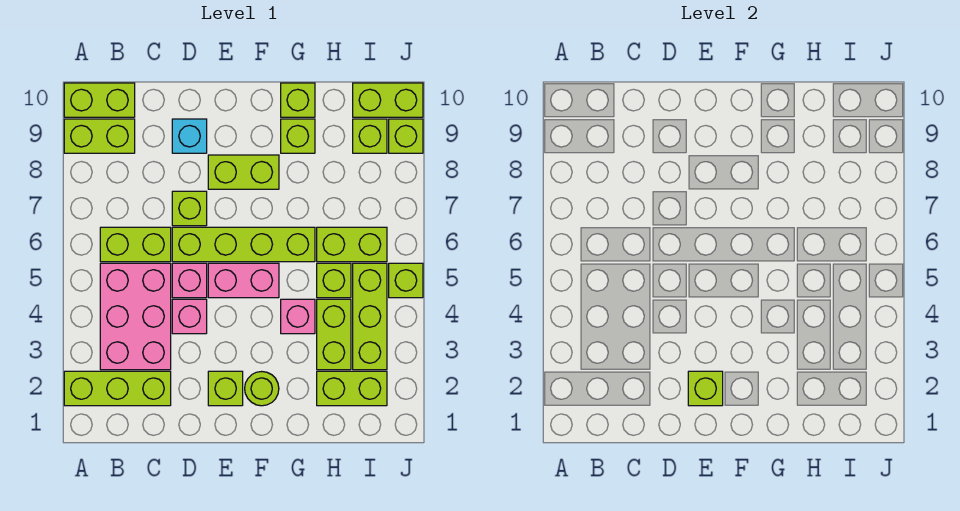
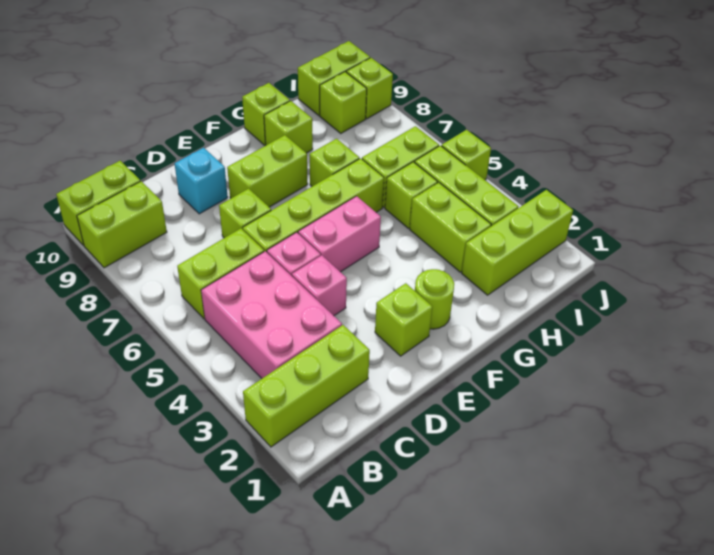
lime brick E2 level 2 -> lime brick G7 level 1
pink brick G4 level 1 -> none
lime brick H2:I2 level 1 -> lime brick H2:J2 level 1

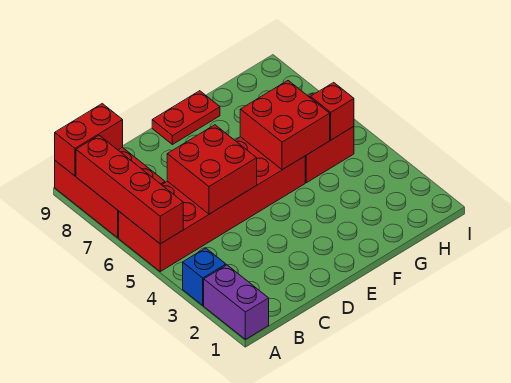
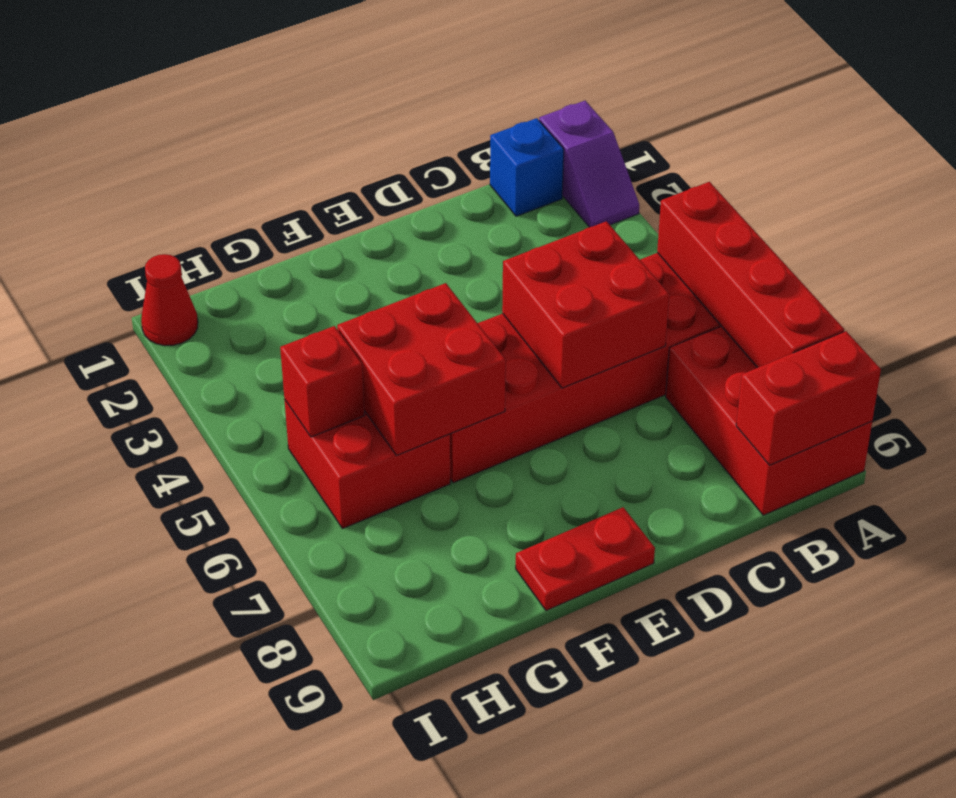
purple brick A1:A2 level 1 -> purple slope A1:A2 level 1 top 1
blue brick A3 level 1 -> blue brick B1 level 1
none -> red cone I1 level 1

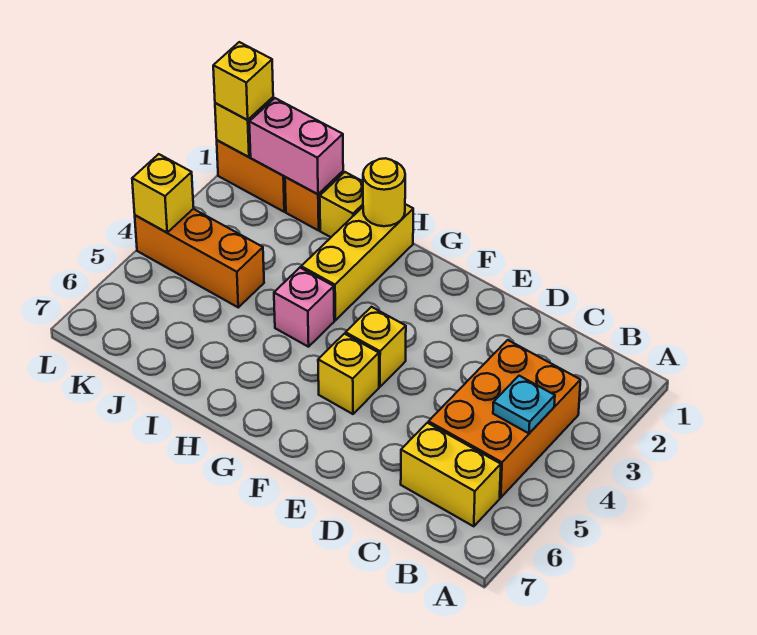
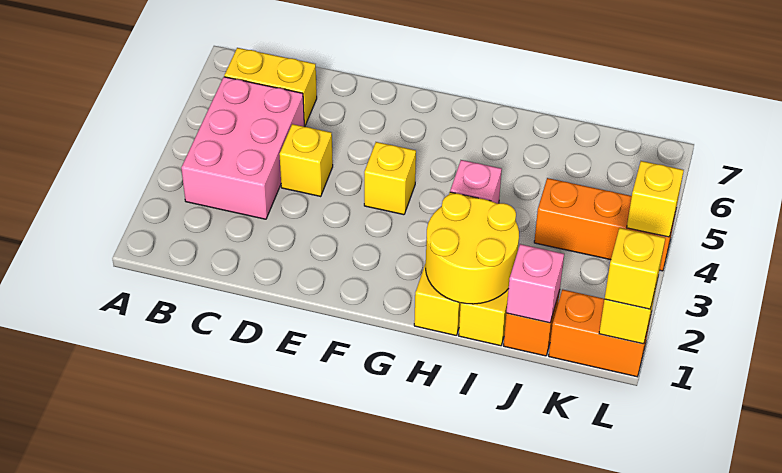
orange brick B3:C5 level 1 -> pink brick B3:C5 level 1
cyan plate B4 level 2 -> none
yellow brick F5 level 1 -> yellow brick D4 level 1
yellow round brick H1 level 2 -> yellow round brick H1:I2 level 2
pink brick J1:K1 level 2 -> pink brick J1 level 2

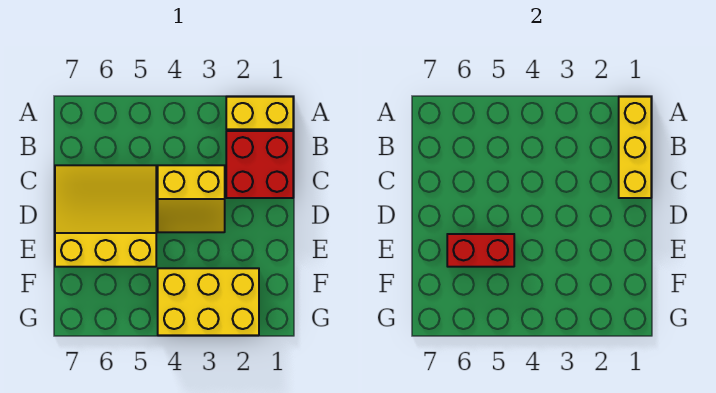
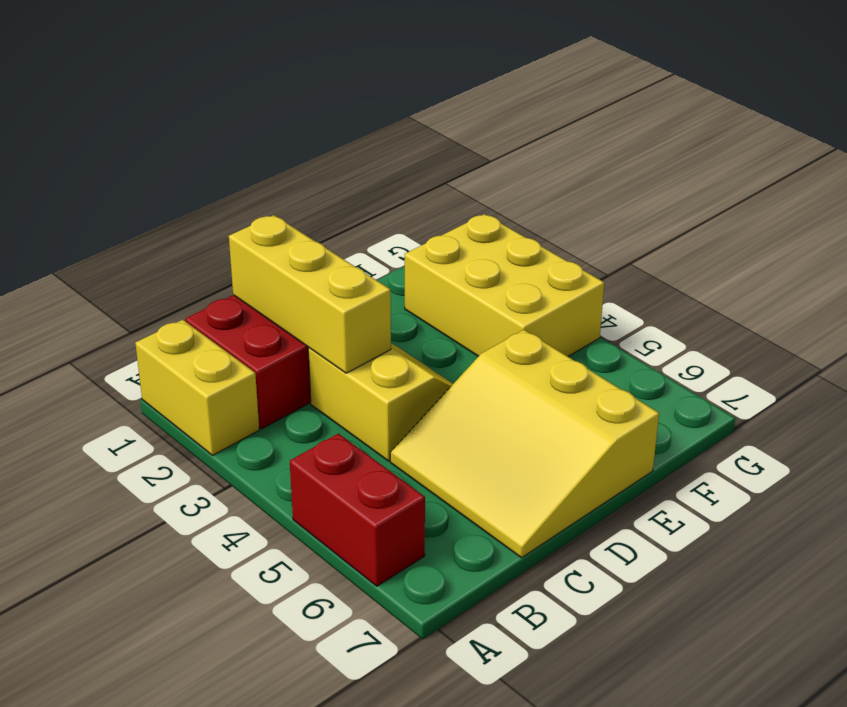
yellow brick A1:C1 level 2 -> yellow brick C1:C3 level 2
red brick E5:E6 level 2 -> red brick A5:A6 level 1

========================

**Exercise details:** Leave out every picture, and copy exactly the lines from the line that contains "purple brick A1:A2" through the end of the material.

**Solved problem:**
purple brick A1:A2 level 1 -> purple slope A1:A2 level 1 top 1
blue brick A3 level 1 -> blue brick B1 level 1
none -> red cone I1 level 1

orange brick B3:C5 level 1 -> pink brick B3:C5 level 1
cyan plate B4 level 2 -> none
yellow brick F5 level 1 -> yellow brick D4 level 1
yellow round brick H1 level 2 -> yellow round brick H1:I2 level 2
pink brick J1:K1 level 2 -> pink brick J1 level 2

yellow brick A1:C1 level 2 -> yellow brick C1:C3 level 2
red brick E5:E6 level 2 -> red brick A5:A6 level 1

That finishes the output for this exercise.